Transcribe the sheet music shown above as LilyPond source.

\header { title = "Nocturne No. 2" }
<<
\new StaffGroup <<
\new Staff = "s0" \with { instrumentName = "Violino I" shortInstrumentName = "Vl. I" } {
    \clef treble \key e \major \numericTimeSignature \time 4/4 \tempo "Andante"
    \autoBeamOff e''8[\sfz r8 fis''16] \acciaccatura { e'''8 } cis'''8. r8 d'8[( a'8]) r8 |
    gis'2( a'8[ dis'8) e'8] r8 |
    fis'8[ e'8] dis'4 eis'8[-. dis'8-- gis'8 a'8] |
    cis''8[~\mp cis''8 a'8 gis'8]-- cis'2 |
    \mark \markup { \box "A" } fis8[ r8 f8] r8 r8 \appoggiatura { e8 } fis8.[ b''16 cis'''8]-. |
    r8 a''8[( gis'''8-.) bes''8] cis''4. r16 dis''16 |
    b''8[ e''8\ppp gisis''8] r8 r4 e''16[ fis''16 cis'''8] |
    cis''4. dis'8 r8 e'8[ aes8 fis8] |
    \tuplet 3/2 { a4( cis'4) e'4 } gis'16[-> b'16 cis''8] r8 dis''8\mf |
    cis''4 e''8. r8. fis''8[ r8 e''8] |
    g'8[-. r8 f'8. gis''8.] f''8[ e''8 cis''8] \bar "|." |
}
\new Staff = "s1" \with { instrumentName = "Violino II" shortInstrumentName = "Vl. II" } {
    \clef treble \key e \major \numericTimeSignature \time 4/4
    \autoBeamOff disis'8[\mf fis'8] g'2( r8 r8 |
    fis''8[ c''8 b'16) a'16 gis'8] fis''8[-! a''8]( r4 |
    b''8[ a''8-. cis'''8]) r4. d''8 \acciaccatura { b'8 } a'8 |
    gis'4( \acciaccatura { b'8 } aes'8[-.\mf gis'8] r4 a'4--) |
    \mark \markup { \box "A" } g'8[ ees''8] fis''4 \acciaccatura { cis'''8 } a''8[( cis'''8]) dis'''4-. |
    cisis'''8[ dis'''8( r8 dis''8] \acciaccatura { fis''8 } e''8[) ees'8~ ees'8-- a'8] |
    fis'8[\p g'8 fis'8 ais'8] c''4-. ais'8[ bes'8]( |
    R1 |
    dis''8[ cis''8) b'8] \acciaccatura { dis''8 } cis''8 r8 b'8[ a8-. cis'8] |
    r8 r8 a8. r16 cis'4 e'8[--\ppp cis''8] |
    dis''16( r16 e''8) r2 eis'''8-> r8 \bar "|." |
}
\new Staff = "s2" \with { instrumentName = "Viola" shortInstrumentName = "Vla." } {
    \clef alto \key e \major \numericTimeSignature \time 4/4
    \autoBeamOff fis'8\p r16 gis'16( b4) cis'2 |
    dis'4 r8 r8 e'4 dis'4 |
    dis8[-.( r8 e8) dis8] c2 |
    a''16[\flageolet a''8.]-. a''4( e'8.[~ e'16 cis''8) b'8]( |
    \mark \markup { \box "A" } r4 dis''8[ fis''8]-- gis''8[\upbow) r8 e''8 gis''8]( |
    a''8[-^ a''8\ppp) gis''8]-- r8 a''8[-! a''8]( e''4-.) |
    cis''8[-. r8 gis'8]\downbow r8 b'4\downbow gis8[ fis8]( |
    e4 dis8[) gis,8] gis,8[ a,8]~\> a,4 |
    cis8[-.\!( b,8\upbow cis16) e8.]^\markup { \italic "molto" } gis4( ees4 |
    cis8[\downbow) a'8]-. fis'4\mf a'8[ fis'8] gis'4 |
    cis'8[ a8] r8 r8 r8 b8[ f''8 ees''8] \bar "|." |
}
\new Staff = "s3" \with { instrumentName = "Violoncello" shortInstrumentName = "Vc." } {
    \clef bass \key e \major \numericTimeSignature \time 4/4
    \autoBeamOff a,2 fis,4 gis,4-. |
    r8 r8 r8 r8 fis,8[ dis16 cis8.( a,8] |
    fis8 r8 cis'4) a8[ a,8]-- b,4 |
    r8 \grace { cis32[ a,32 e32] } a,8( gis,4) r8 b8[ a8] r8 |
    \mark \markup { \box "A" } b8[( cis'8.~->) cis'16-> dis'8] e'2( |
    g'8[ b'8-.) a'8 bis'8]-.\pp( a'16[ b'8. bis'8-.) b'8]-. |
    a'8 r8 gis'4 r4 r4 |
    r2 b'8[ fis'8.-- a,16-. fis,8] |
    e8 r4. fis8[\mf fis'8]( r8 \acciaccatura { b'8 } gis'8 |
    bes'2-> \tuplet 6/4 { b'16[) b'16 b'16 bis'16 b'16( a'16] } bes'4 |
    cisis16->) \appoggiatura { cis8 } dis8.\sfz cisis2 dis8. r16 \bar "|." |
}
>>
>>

• [Problem to solve]
Return every line of the data that contains the string "numericTimeSignature", matching case exactly.

• [Written answer]
    \clef treble \key e \major \numericTimeSignature \time 4/4 \tempo "Andante"
    \clef treble \key e \major \numericTimeSignature \time 4/4
    \clef alto \key e \major \numericTimeSignature \time 4/4
    \clef bass \key e \major \numericTimeSignature \time 4/4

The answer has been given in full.